**REQUIREMENTS**: Please pick out each line in the records below that contains the string "treble", treating uppercase and lowercase as different.

**DATA TO USE**:
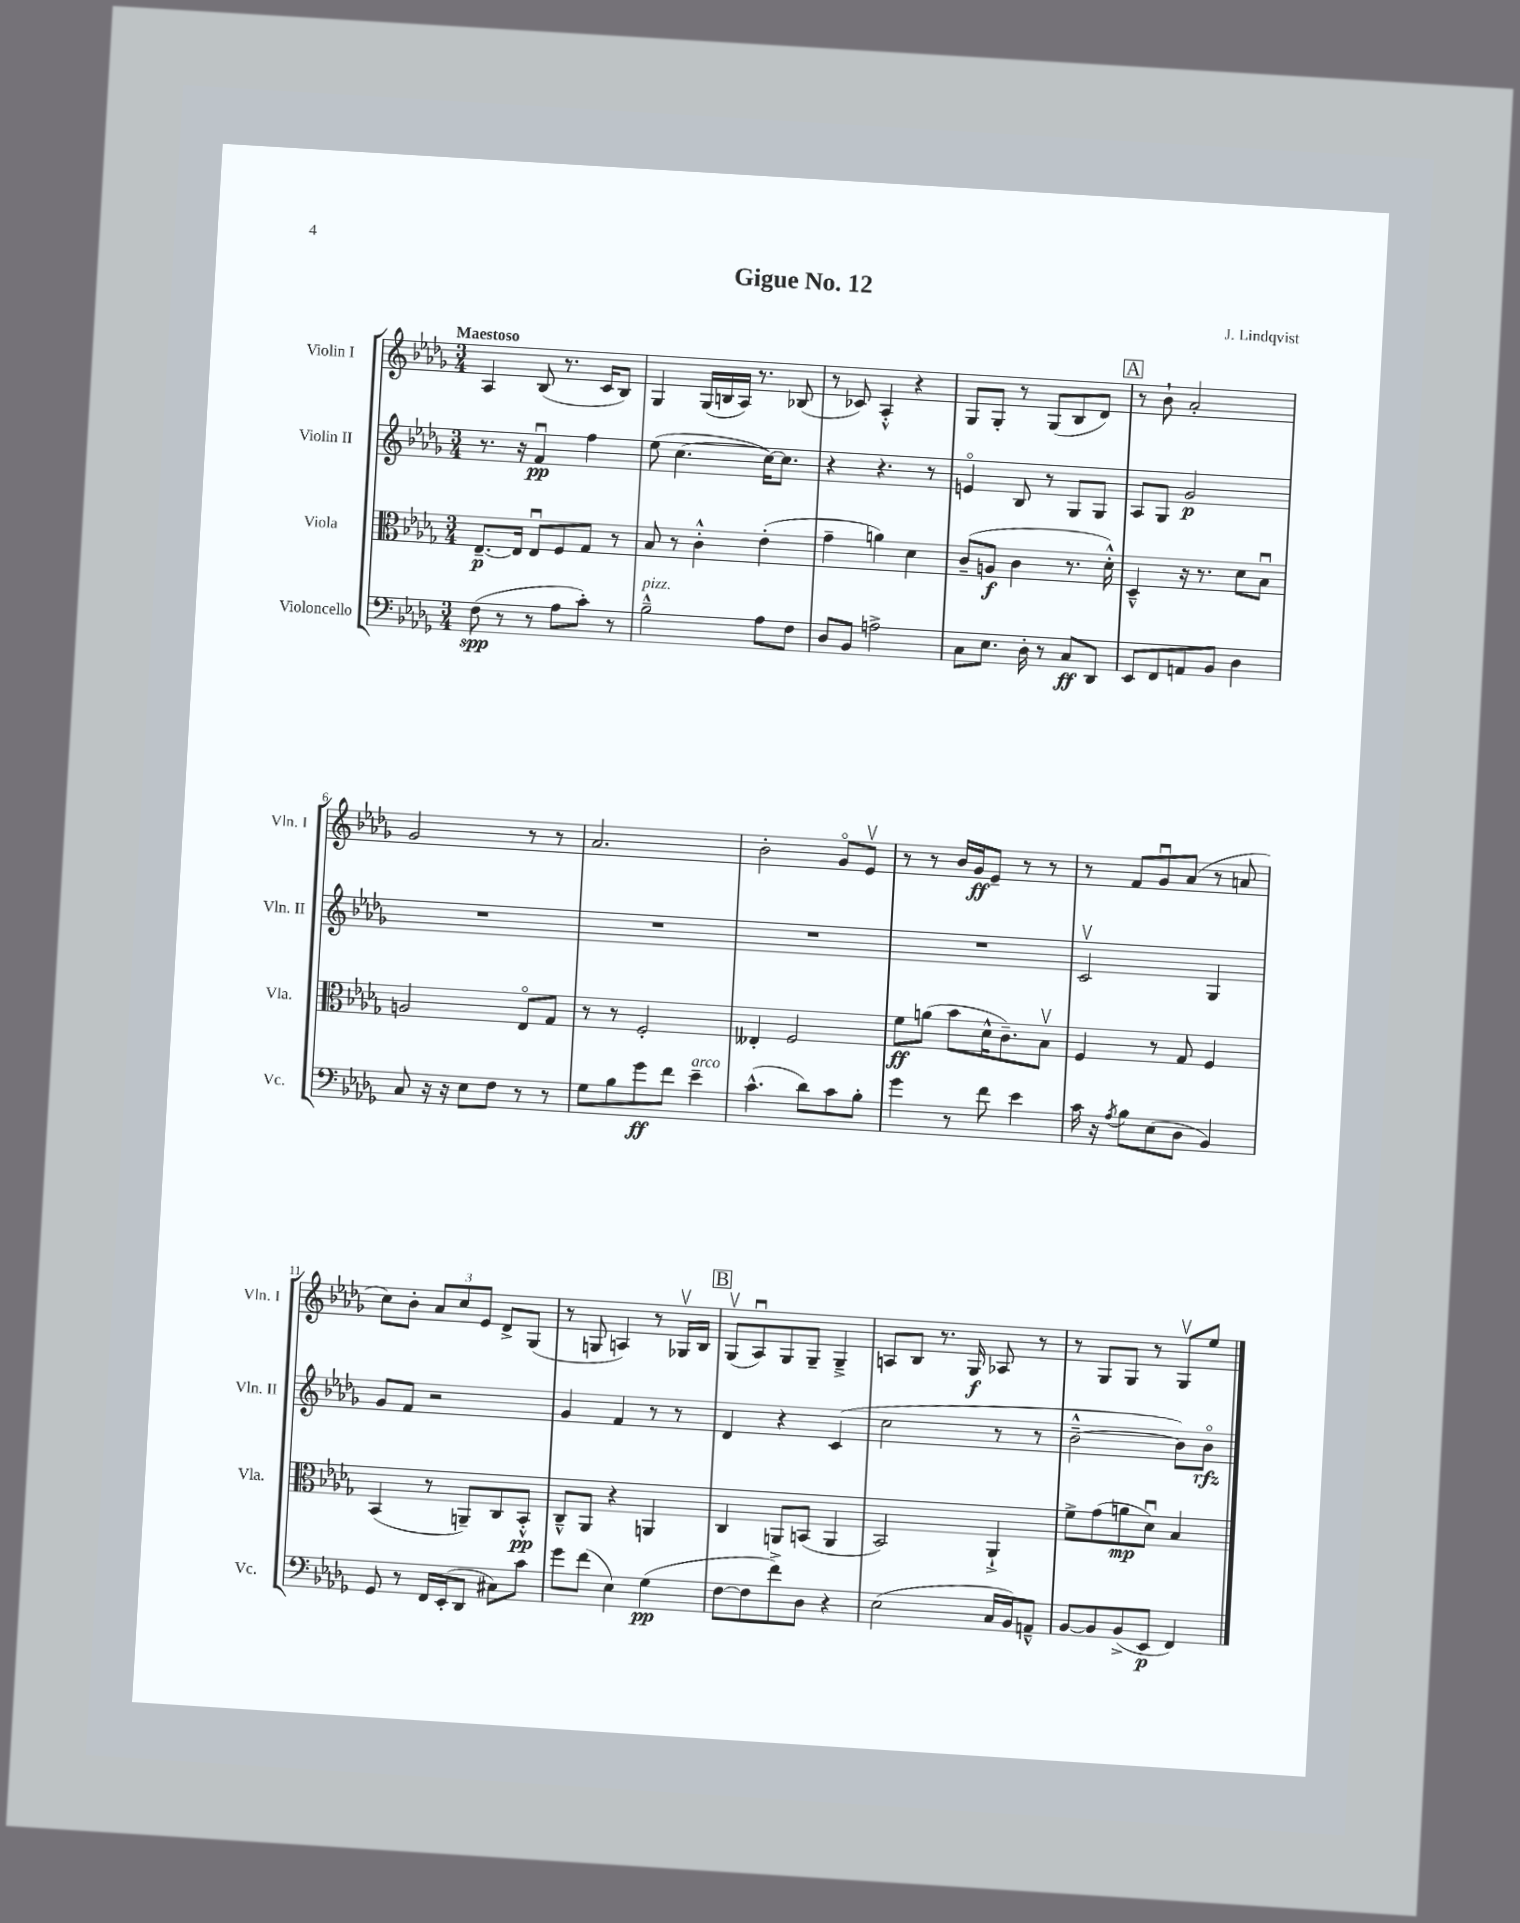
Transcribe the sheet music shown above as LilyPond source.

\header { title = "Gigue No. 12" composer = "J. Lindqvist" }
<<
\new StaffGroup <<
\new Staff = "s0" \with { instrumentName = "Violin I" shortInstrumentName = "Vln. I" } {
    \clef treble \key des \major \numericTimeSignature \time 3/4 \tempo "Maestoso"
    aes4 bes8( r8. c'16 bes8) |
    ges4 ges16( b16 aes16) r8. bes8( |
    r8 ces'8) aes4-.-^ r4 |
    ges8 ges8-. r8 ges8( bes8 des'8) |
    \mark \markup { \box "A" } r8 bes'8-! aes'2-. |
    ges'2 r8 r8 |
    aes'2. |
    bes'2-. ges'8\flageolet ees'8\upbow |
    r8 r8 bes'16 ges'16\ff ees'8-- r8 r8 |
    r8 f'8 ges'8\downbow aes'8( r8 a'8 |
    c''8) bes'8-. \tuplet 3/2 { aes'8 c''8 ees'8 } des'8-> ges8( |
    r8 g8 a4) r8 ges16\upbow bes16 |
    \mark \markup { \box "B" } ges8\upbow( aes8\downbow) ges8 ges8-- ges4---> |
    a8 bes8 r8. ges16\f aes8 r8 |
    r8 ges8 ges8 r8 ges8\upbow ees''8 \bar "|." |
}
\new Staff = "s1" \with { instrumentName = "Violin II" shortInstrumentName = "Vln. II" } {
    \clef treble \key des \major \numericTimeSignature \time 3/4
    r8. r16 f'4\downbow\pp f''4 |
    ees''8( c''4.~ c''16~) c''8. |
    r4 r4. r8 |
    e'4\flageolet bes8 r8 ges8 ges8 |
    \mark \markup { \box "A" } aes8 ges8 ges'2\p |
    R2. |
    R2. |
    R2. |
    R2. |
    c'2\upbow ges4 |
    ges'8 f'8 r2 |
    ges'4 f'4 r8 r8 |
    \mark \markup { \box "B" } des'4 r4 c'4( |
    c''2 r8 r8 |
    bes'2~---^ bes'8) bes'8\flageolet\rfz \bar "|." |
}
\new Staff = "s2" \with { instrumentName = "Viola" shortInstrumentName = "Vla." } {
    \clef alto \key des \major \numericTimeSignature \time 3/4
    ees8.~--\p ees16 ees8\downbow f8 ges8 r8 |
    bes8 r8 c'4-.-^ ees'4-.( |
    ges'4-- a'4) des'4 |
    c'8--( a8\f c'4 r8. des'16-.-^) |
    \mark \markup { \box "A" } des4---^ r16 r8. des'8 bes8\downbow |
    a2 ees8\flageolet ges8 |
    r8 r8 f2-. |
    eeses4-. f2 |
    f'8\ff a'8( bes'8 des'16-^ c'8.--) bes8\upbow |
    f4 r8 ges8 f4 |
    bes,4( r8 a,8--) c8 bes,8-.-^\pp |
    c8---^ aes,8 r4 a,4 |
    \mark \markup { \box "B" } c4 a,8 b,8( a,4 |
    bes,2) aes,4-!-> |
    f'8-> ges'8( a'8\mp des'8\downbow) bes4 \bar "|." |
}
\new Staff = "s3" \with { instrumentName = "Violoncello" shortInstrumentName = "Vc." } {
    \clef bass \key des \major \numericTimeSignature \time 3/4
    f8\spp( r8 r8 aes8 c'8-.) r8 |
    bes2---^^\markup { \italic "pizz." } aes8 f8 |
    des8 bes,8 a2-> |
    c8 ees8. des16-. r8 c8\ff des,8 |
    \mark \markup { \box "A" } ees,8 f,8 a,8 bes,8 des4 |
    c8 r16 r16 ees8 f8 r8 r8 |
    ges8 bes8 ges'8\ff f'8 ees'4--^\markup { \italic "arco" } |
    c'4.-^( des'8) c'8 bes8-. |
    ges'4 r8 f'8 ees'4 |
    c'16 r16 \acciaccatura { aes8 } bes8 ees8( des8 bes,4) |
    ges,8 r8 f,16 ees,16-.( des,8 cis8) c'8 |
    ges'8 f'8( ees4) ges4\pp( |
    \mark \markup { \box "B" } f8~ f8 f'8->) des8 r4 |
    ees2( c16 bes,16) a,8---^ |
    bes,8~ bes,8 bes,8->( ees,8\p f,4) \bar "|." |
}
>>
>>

**FINAL RESULT**:
    \clef treble \key des \major \numericTimeSignature \time 3/4 \tempo "Maestoso"
    \clef treble \key des \major \numericTimeSignature \time 3/4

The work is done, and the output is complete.